#### SUPPLIED INFORMATION
================================

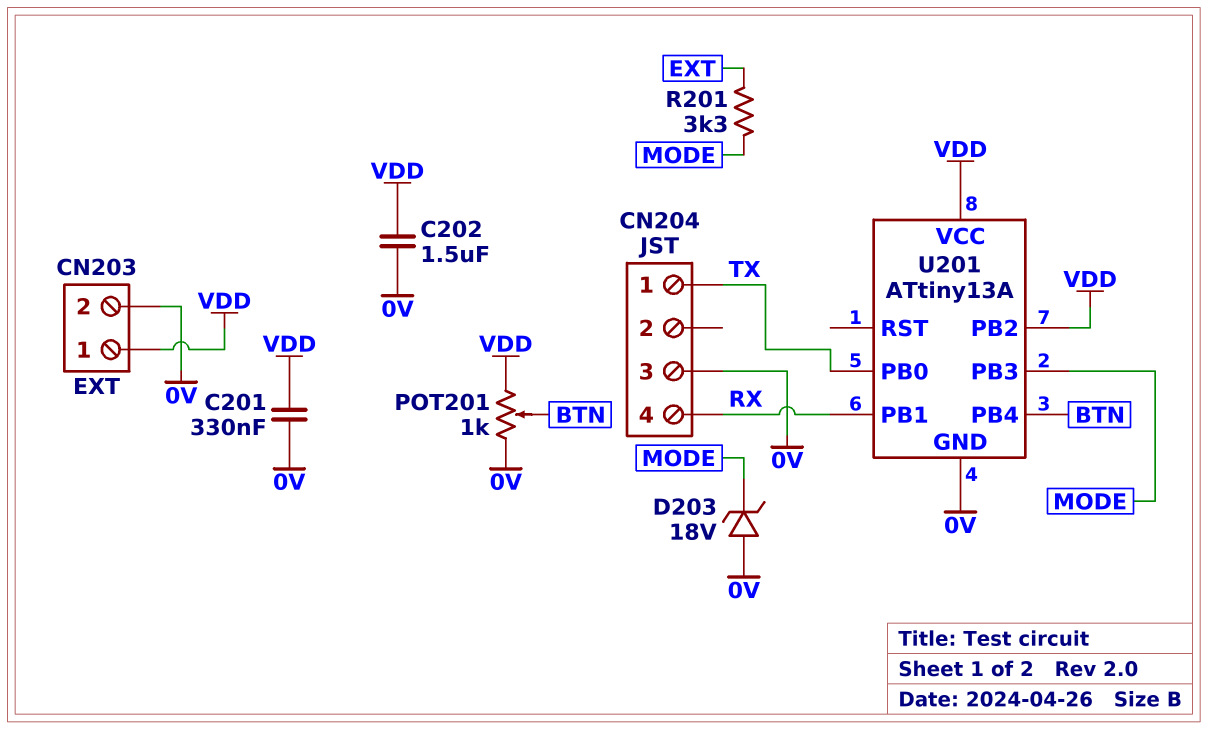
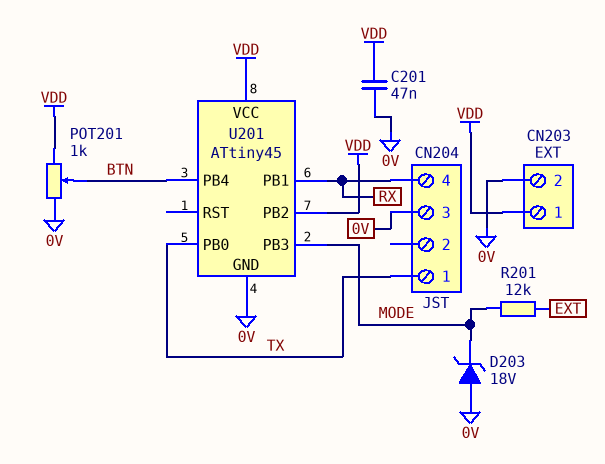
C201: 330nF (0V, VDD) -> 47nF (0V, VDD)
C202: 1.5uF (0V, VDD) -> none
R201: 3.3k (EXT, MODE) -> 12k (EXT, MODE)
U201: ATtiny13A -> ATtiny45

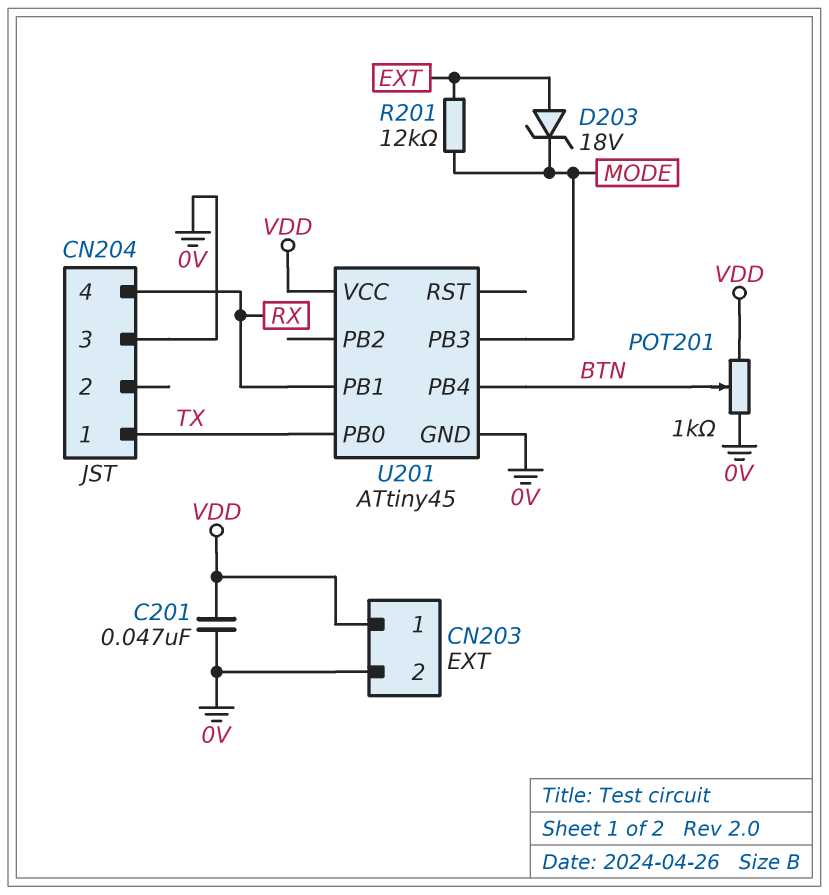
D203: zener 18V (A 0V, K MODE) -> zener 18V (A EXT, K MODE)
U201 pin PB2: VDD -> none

================================

#### THE TASK
Would you print, exactly as they appear, the lines from the line with "R201: 3.3k (EXT, MODE) -> 12k (EXT, MODE)" through the end of the entries above, leaving out the pictures?

#### ANSWER TO THIS TASK
R201: 3.3k (EXT, MODE) -> 12k (EXT, MODE)
U201: ATtiny13A -> ATtiny45

D203: zener 18V (A 0V, K MODE) -> zener 18V (A EXT, K MODE)
U201 pin PB2: VDD -> none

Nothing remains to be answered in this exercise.